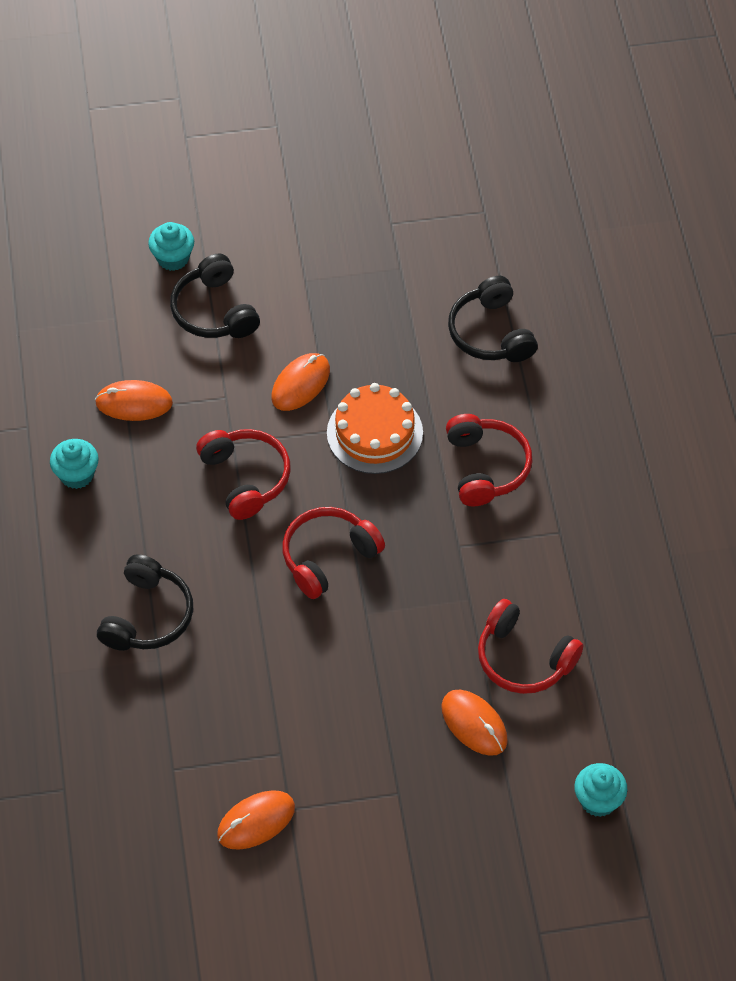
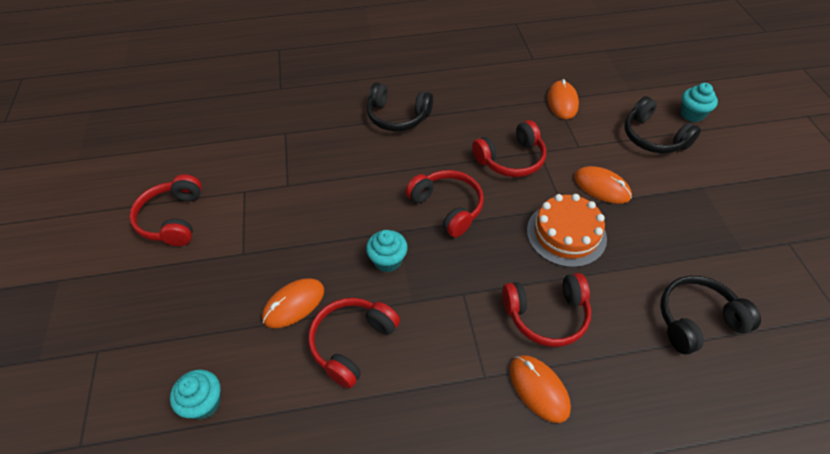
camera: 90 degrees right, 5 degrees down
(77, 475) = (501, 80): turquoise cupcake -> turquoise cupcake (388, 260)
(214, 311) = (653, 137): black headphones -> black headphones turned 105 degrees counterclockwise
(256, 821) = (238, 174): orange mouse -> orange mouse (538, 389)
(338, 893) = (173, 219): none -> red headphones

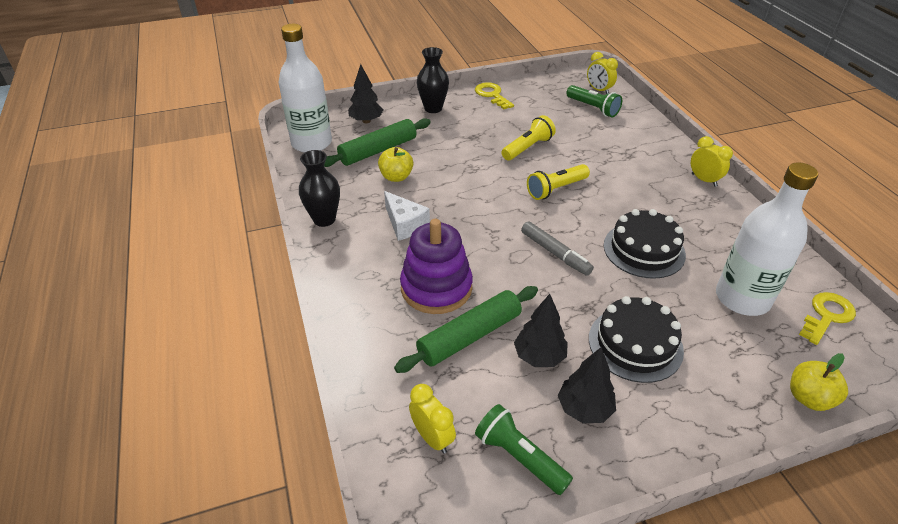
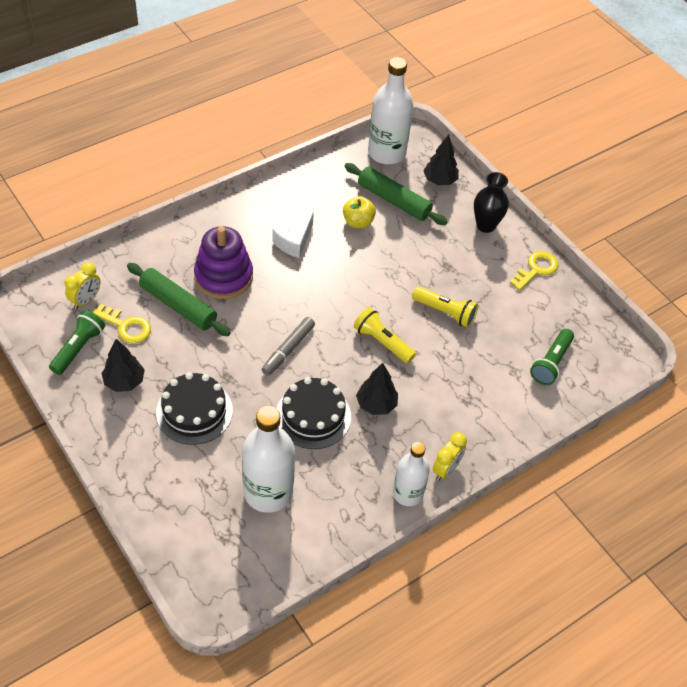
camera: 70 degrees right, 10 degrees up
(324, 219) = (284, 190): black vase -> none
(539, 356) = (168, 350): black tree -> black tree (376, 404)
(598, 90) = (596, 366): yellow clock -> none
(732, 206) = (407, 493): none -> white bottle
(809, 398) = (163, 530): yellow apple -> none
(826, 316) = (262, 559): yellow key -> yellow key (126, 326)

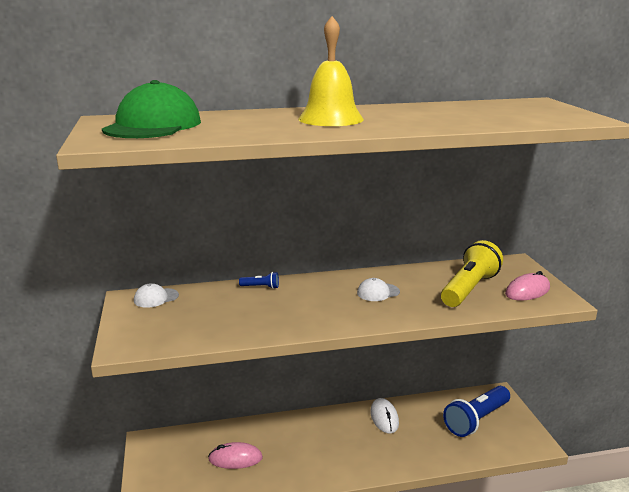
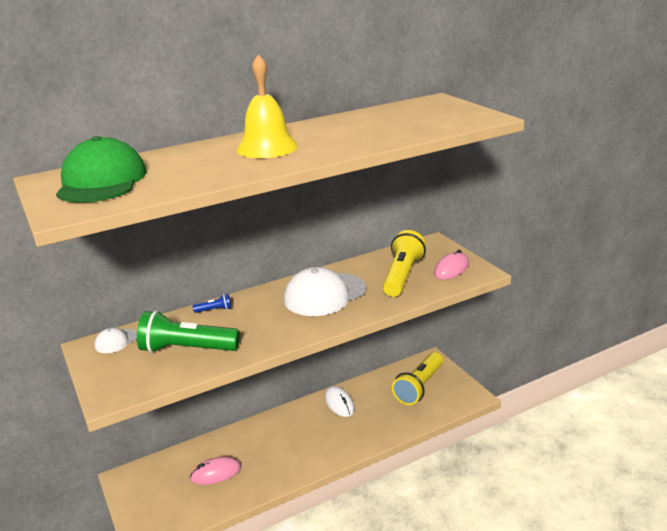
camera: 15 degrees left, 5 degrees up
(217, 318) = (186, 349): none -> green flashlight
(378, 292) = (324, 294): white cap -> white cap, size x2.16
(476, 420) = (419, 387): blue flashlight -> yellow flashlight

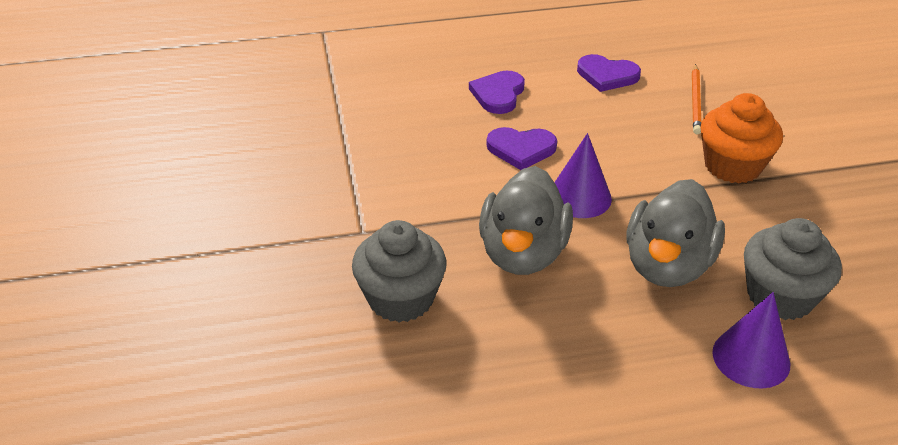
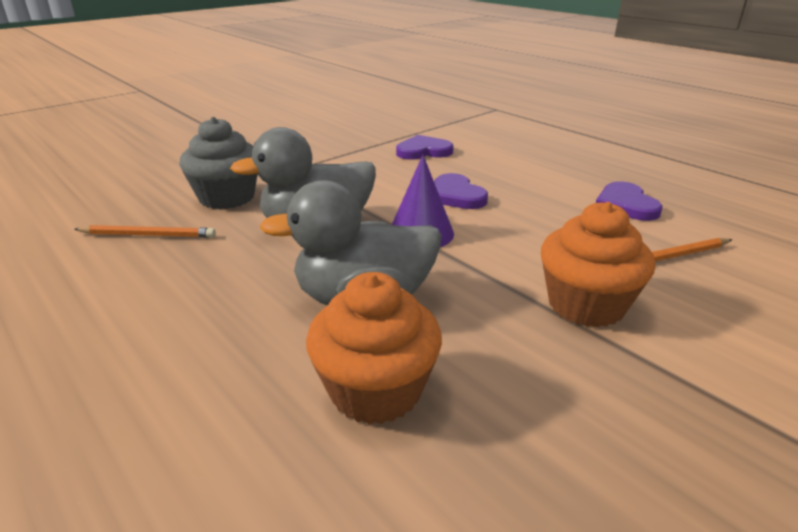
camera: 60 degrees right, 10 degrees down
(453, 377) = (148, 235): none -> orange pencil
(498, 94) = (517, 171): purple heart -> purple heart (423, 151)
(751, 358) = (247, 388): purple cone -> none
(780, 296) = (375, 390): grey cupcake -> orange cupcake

_____

> _YOUR GOAL_
Match on "purple" and report each line of the data above that has it.

> _SOLUTION TO THIS EXERCISE_
(498, 94) = (517, 171): purple heart -> purple heart (423, 151)
(751, 358) = (247, 388): purple cone -> none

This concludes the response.